Content starts
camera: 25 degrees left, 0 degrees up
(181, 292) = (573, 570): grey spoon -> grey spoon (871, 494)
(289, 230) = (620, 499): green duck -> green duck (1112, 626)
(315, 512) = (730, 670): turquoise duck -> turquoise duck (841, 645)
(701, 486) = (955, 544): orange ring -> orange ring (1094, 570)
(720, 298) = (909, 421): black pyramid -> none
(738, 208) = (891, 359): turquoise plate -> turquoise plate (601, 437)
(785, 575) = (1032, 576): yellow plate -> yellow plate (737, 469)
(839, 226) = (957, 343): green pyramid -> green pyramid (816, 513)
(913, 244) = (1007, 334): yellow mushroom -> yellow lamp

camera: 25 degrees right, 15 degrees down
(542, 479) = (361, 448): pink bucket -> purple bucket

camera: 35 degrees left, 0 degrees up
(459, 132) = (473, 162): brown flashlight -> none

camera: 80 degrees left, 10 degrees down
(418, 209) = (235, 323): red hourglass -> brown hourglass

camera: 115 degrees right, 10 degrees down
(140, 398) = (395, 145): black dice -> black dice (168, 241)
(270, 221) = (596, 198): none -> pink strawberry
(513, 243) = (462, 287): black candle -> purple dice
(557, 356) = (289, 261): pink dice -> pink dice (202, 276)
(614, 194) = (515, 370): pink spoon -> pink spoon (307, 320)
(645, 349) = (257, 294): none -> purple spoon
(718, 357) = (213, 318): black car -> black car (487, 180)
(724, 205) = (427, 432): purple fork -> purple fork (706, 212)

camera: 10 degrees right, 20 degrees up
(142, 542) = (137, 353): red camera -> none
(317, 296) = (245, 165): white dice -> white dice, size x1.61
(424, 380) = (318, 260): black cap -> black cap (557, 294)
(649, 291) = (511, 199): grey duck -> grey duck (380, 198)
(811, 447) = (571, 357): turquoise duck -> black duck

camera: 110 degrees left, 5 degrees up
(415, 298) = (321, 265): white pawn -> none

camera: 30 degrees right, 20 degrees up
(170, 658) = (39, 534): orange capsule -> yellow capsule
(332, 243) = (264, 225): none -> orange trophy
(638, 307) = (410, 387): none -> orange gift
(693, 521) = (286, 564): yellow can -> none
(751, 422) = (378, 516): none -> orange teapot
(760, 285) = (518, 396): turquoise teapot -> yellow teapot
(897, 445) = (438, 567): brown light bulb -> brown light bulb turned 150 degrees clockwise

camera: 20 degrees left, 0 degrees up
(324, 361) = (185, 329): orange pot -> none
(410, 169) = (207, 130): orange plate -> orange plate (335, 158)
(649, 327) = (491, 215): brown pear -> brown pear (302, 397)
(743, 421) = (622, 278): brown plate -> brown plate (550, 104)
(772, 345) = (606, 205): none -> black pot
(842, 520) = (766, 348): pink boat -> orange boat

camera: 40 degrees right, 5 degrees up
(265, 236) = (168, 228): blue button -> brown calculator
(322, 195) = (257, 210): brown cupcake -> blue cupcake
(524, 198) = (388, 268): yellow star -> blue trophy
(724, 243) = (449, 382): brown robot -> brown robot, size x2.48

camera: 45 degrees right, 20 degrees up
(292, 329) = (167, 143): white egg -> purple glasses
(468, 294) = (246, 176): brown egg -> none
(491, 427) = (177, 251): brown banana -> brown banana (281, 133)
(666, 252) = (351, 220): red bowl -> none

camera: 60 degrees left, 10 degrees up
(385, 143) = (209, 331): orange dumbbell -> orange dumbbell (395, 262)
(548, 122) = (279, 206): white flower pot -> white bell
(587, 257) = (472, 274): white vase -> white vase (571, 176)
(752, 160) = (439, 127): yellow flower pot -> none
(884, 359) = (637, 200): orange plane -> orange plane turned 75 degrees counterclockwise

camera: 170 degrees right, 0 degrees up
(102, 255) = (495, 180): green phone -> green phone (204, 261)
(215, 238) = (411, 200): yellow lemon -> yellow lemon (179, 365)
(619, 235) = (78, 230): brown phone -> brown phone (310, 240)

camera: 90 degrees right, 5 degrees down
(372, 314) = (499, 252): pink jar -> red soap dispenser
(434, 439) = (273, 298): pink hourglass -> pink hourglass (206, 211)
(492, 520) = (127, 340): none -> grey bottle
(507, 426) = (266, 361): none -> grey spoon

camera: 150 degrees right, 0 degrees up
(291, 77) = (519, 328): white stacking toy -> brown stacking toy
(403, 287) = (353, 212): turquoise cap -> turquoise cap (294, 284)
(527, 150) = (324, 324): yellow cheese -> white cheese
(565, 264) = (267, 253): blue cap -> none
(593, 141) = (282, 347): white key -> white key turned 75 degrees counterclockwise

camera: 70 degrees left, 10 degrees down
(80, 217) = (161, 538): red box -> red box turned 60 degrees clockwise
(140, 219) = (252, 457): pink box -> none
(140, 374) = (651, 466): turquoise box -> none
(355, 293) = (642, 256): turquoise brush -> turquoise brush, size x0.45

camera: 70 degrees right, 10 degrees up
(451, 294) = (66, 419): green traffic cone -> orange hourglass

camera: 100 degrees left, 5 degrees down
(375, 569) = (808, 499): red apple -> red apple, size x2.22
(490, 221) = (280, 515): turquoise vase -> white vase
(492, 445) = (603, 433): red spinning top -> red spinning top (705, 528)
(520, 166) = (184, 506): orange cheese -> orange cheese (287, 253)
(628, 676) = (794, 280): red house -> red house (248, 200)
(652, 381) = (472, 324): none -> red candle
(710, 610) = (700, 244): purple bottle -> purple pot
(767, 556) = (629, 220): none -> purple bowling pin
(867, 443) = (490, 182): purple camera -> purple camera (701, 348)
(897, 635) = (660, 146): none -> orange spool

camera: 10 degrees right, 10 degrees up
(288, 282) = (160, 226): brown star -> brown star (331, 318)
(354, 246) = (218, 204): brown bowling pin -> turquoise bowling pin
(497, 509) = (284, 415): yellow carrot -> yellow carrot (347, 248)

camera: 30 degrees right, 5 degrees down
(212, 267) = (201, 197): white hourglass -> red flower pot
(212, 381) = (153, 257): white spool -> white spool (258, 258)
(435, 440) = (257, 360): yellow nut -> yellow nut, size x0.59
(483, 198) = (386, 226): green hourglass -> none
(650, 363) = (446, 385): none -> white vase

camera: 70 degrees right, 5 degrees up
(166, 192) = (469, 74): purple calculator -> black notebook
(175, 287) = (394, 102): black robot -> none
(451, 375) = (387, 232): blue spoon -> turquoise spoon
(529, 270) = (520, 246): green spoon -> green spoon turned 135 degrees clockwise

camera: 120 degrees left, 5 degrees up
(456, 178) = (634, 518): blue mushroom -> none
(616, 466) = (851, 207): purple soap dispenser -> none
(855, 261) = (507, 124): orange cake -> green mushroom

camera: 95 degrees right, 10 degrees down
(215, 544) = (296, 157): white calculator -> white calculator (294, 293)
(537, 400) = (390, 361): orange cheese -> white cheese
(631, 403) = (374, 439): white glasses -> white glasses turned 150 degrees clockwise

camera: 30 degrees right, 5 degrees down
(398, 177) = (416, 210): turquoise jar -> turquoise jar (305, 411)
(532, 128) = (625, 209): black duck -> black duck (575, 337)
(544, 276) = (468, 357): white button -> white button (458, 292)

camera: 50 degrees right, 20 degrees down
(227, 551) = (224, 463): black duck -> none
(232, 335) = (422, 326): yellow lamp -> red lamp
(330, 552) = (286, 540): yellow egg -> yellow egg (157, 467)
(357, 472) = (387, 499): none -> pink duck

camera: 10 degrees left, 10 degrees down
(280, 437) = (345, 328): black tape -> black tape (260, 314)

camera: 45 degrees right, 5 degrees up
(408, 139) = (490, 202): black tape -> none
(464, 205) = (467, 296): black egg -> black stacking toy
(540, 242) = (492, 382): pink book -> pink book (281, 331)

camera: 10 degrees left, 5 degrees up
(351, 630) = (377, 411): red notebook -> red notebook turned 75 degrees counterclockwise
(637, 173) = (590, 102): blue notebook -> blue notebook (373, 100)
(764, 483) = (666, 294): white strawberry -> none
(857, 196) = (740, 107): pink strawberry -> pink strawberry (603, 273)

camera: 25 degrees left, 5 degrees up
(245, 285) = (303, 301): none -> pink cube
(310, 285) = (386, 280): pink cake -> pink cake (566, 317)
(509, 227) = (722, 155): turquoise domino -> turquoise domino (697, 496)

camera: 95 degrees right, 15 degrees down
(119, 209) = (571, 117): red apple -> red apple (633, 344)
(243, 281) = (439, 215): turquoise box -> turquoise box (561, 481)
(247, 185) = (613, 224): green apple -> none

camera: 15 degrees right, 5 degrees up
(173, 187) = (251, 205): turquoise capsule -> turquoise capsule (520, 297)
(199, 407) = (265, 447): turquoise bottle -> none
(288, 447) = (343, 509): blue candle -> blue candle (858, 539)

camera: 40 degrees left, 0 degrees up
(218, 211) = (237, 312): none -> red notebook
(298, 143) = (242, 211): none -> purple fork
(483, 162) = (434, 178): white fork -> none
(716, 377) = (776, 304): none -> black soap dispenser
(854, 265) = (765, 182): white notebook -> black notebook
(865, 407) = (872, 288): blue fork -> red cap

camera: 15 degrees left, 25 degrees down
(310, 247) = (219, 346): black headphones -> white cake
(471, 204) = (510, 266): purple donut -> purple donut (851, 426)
Content ends
## [Task]
The first line of the entries, the line with "(839, 226) = (957, 343): green", and every line between them should be retyped exactly, and nothing else.

## [Output for this task]
camera: 25 degrees left, 0 degrees up
(181, 292) = (573, 570): grey spoon -> grey spoon (871, 494)
(289, 230) = (620, 499): green duck -> green duck (1112, 626)
(315, 512) = (730, 670): turquoise duck -> turquoise duck (841, 645)
(701, 486) = (955, 544): orange ring -> orange ring (1094, 570)
(720, 298) = (909, 421): black pyramid -> none
(738, 208) = (891, 359): turquoise plate -> turquoise plate (601, 437)
(785, 575) = (1032, 576): yellow plate -> yellow plate (737, 469)
(839, 226) = (957, 343): green pyramid -> green pyramid (816, 513)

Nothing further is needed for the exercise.